Prompt
Under this line are the records; repeat exactly the lines starting at the one containing "[(534,325),(555,328),(555,274),(542,272),(534,325)]" and ending at the one containing "[(13,360),(33,362),(37,290),(16,289),(13,360)]", omitting pictures.

Provided data
|---|

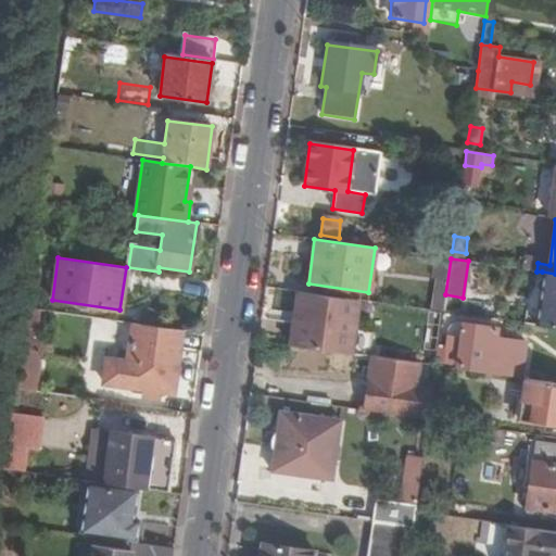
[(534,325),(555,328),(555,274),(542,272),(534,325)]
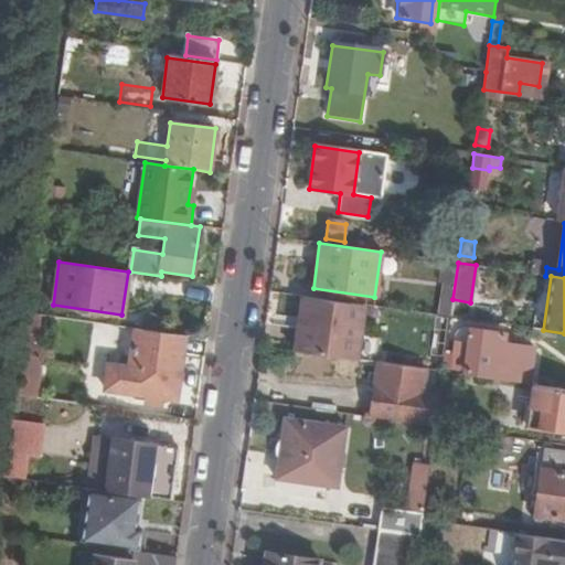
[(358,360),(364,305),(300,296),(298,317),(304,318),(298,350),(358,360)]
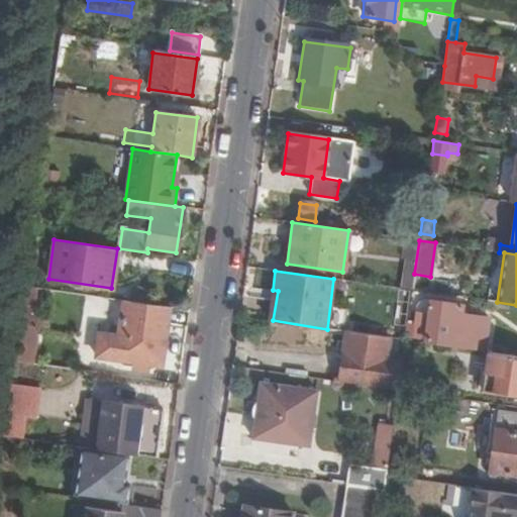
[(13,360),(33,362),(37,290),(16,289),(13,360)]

|---|

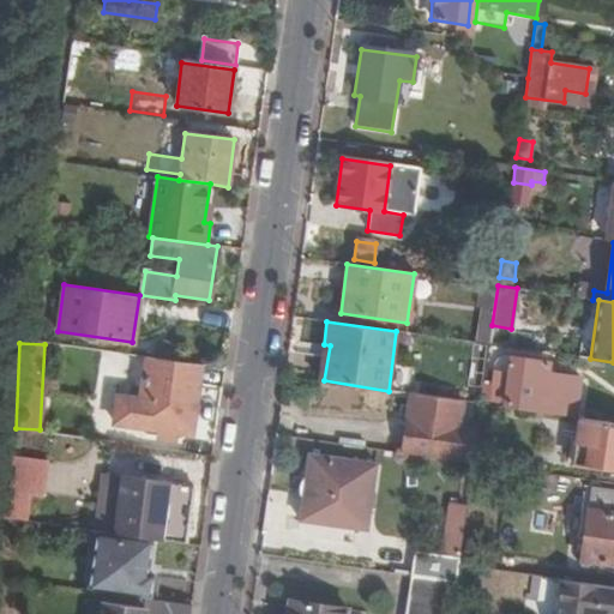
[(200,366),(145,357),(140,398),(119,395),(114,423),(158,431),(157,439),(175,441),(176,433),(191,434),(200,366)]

|---|

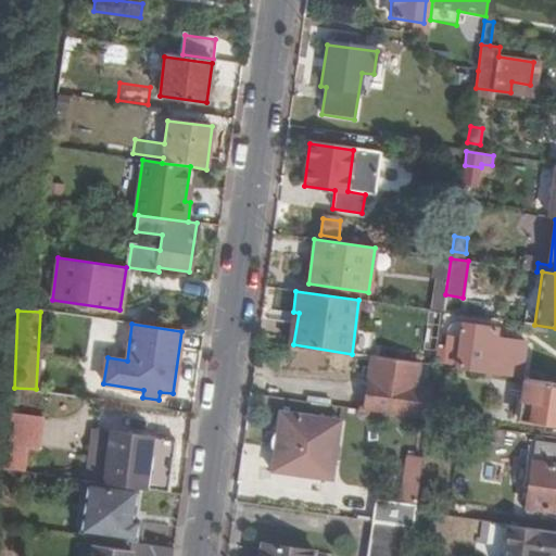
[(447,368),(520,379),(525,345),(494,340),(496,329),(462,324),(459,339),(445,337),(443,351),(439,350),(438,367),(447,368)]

|---|

Response for this exercise
[(534,325),(555,328),(555,274),(542,272),(534,325)]
[(358,360),(364,305),(300,296),(298,317),(304,318),(298,350),(358,360)]
[(13,360),(33,362),(37,290),(16,289),(13,360)]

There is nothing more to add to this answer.